> EXERCISE BRIEF
Restate the entries below word for word, omitting nothing.

> EXCERPTED DATA
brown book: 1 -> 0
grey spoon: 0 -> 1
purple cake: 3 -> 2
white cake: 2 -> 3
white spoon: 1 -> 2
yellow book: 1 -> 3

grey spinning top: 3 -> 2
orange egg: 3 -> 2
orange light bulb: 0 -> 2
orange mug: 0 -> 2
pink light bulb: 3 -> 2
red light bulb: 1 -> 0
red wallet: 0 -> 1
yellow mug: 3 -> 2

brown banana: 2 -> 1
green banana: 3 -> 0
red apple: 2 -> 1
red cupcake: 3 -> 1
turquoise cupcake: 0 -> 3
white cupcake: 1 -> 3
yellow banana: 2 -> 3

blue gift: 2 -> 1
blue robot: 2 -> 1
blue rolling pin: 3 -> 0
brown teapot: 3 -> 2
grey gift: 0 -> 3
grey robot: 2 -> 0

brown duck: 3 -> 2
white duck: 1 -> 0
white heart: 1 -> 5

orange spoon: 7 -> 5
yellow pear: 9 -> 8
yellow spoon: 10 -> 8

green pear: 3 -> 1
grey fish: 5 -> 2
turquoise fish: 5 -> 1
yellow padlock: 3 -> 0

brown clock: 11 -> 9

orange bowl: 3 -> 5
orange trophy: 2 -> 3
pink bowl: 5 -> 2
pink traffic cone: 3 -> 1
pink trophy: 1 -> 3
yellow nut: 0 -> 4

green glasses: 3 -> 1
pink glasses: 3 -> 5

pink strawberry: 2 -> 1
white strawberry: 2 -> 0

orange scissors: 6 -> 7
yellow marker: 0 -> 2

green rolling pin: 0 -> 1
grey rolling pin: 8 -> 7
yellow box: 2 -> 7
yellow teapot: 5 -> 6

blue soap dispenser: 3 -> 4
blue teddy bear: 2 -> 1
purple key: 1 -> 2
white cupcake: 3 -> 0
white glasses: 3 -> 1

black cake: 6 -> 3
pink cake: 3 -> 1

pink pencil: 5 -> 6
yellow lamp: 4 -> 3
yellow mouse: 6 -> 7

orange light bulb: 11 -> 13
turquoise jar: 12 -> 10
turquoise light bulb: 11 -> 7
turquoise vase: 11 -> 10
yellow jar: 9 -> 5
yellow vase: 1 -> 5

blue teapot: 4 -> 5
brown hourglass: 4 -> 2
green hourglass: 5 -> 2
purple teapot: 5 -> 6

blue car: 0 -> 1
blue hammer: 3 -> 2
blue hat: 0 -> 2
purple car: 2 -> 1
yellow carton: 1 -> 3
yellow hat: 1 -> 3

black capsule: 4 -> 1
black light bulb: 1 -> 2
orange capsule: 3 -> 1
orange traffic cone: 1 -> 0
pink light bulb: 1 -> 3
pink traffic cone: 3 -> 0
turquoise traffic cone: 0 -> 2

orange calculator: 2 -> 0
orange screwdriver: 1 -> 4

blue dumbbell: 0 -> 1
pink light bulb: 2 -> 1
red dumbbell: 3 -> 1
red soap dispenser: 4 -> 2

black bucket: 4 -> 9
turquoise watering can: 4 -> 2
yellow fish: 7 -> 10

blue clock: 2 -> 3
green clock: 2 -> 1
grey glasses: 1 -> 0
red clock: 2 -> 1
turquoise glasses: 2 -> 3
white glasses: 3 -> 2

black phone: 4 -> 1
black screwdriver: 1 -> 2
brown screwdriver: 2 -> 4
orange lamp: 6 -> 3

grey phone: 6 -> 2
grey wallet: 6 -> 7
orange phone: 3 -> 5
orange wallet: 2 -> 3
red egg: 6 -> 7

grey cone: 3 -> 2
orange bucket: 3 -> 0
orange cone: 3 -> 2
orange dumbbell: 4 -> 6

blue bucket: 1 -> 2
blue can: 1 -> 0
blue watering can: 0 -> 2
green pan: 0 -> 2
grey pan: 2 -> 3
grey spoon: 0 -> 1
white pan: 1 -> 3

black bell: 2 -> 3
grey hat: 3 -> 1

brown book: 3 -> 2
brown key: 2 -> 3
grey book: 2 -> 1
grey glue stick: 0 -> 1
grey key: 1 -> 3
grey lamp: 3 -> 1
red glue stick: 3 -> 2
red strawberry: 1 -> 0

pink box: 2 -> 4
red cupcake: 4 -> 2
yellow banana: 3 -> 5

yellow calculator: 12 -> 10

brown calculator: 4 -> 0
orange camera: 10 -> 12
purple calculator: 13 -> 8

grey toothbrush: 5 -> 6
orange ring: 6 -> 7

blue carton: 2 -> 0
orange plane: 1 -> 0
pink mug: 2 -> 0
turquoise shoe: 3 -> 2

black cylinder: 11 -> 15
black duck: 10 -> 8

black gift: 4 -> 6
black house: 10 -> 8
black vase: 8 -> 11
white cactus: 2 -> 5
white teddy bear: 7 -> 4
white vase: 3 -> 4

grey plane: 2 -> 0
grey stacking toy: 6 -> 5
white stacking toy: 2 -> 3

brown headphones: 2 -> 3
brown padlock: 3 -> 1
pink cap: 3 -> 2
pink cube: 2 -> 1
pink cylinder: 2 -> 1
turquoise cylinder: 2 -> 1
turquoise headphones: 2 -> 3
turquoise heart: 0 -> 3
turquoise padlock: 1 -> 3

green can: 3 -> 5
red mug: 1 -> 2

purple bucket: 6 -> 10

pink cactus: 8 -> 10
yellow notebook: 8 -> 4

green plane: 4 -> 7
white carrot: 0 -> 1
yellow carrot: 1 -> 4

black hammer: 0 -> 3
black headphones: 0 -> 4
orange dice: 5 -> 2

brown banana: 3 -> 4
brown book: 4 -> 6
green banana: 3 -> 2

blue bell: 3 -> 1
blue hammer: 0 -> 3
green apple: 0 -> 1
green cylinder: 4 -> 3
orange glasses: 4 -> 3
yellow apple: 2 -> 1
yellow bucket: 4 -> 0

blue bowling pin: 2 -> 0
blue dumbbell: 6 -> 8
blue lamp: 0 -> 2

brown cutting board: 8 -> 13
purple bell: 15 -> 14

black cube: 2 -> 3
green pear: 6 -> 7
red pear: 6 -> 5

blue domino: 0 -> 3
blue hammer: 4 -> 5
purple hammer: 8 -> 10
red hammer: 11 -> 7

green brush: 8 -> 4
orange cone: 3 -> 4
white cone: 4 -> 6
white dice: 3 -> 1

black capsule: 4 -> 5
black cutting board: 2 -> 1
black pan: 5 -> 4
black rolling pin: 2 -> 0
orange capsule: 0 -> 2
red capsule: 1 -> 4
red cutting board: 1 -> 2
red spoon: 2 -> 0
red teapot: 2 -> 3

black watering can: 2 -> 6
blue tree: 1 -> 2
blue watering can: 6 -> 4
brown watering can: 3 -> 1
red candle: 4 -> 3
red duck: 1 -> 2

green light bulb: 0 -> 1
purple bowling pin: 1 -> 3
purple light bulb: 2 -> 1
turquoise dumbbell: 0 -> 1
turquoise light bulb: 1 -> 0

> WRITTEN ANSWER
brown book: 1 -> 0
grey spoon: 0 -> 1
purple cake: 3 -> 2
white cake: 2 -> 3
white spoon: 1 -> 2
yellow book: 1 -> 3

grey spinning top: 3 -> 2
orange egg: 3 -> 2
orange light bulb: 0 -> 2
orange mug: 0 -> 2
pink light bulb: 3 -> 2
red light bulb: 1 -> 0
red wallet: 0 -> 1
yellow mug: 3 -> 2

brown banana: 2 -> 1
green banana: 3 -> 0
red apple: 2 -> 1
red cupcake: 3 -> 1
turquoise cupcake: 0 -> 3
white cupcake: 1 -> 3
yellow banana: 2 -> 3

blue gift: 2 -> 1
blue robot: 2 -> 1
blue rolling pin: 3 -> 0
brown teapot: 3 -> 2
grey gift: 0 -> 3
grey robot: 2 -> 0

brown duck: 3 -> 2
white duck: 1 -> 0
white heart: 1 -> 5

orange spoon: 7 -> 5
yellow pear: 9 -> 8
yellow spoon: 10 -> 8

green pear: 3 -> 1
grey fish: 5 -> 2
turquoise fish: 5 -> 1
yellow padlock: 3 -> 0

brown clock: 11 -> 9

orange bowl: 3 -> 5
orange trophy: 2 -> 3
pink bowl: 5 -> 2
pink traffic cone: 3 -> 1
pink trophy: 1 -> 3
yellow nut: 0 -> 4

green glasses: 3 -> 1
pink glasses: 3 -> 5

pink strawberry: 2 -> 1
white strawberry: 2 -> 0

orange scissors: 6 -> 7
yellow marker: 0 -> 2

green rolling pin: 0 -> 1
grey rolling pin: 8 -> 7
yellow box: 2 -> 7
yellow teapot: 5 -> 6

blue soap dispenser: 3 -> 4
blue teddy bear: 2 -> 1
purple key: 1 -> 2
white cupcake: 3 -> 0
white glasses: 3 -> 1

black cake: 6 -> 3
pink cake: 3 -> 1

pink pencil: 5 -> 6
yellow lamp: 4 -> 3
yellow mouse: 6 -> 7

orange light bulb: 11 -> 13
turquoise jar: 12 -> 10
turquoise light bulb: 11 -> 7
turquoise vase: 11 -> 10
yellow jar: 9 -> 5
yellow vase: 1 -> 5

blue teapot: 4 -> 5
brown hourglass: 4 -> 2
green hourglass: 5 -> 2
purple teapot: 5 -> 6

blue car: 0 -> 1
blue hammer: 3 -> 2
blue hat: 0 -> 2
purple car: 2 -> 1
yellow carton: 1 -> 3
yellow hat: 1 -> 3

black capsule: 4 -> 1
black light bulb: 1 -> 2
orange capsule: 3 -> 1
orange traffic cone: 1 -> 0
pink light bulb: 1 -> 3
pink traffic cone: 3 -> 0
turquoise traffic cone: 0 -> 2

orange calculator: 2 -> 0
orange screwdriver: 1 -> 4

blue dumbbell: 0 -> 1
pink light bulb: 2 -> 1
red dumbbell: 3 -> 1
red soap dispenser: 4 -> 2

black bucket: 4 -> 9
turquoise watering can: 4 -> 2
yellow fish: 7 -> 10

blue clock: 2 -> 3
green clock: 2 -> 1
grey glasses: 1 -> 0
red clock: 2 -> 1
turquoise glasses: 2 -> 3
white glasses: 3 -> 2

black phone: 4 -> 1
black screwdriver: 1 -> 2
brown screwdriver: 2 -> 4
orange lamp: 6 -> 3

grey phone: 6 -> 2
grey wallet: 6 -> 7
orange phone: 3 -> 5
orange wallet: 2 -> 3
red egg: 6 -> 7

grey cone: 3 -> 2
orange bucket: 3 -> 0
orange cone: 3 -> 2
orange dumbbell: 4 -> 6

blue bucket: 1 -> 2
blue can: 1 -> 0
blue watering can: 0 -> 2
green pan: 0 -> 2
grey pan: 2 -> 3
grey spoon: 0 -> 1
white pan: 1 -> 3

black bell: 2 -> 3
grey hat: 3 -> 1

brown book: 3 -> 2
brown key: 2 -> 3
grey book: 2 -> 1
grey glue stick: 0 -> 1
grey key: 1 -> 3
grey lamp: 3 -> 1
red glue stick: 3 -> 2
red strawberry: 1 -> 0

pink box: 2 -> 4
red cupcake: 4 -> 2
yellow banana: 3 -> 5

yellow calculator: 12 -> 10

brown calculator: 4 -> 0
orange camera: 10 -> 12
purple calculator: 13 -> 8

grey toothbrush: 5 -> 6
orange ring: 6 -> 7

blue carton: 2 -> 0
orange plane: 1 -> 0
pink mug: 2 -> 0
turquoise shoe: 3 -> 2

black cylinder: 11 -> 15
black duck: 10 -> 8

black gift: 4 -> 6
black house: 10 -> 8
black vase: 8 -> 11
white cactus: 2 -> 5
white teddy bear: 7 -> 4
white vase: 3 -> 4

grey plane: 2 -> 0
grey stacking toy: 6 -> 5
white stacking toy: 2 -> 3

brown headphones: 2 -> 3
brown padlock: 3 -> 1
pink cap: 3 -> 2
pink cube: 2 -> 1
pink cylinder: 2 -> 1
turquoise cylinder: 2 -> 1
turquoise headphones: 2 -> 3
turquoise heart: 0 -> 3
turquoise padlock: 1 -> 3

green can: 3 -> 5
red mug: 1 -> 2

purple bucket: 6 -> 10

pink cactus: 8 -> 10
yellow notebook: 8 -> 4

green plane: 4 -> 7
white carrot: 0 -> 1
yellow carrot: 1 -> 4

black hammer: 0 -> 3
black headphones: 0 -> 4
orange dice: 5 -> 2

brown banana: 3 -> 4
brown book: 4 -> 6
green banana: 3 -> 2

blue bell: 3 -> 1
blue hammer: 0 -> 3
green apple: 0 -> 1
green cylinder: 4 -> 3
orange glasses: 4 -> 3
yellow apple: 2 -> 1
yellow bucket: 4 -> 0

blue bowling pin: 2 -> 0
blue dumbbell: 6 -> 8
blue lamp: 0 -> 2

brown cutting board: 8 -> 13
purple bell: 15 -> 14

black cube: 2 -> 3
green pear: 6 -> 7
red pear: 6 -> 5

blue domino: 0 -> 3
blue hammer: 4 -> 5
purple hammer: 8 -> 10
red hammer: 11 -> 7

green brush: 8 -> 4
orange cone: 3 -> 4
white cone: 4 -> 6
white dice: 3 -> 1

black capsule: 4 -> 5
black cutting board: 2 -> 1
black pan: 5 -> 4
black rolling pin: 2 -> 0
orange capsule: 0 -> 2
red capsule: 1 -> 4
red cutting board: 1 -> 2
red spoon: 2 -> 0
red teapot: 2 -> 3

black watering can: 2 -> 6
blue tree: 1 -> 2
blue watering can: 6 -> 4
brown watering can: 3 -> 1
red candle: 4 -> 3
red duck: 1 -> 2

green light bulb: 0 -> 1
purple bowling pin: 1 -> 3
purple light bulb: 2 -> 1
turquoise dumbbell: 0 -> 1
turquoise light bulb: 1 -> 0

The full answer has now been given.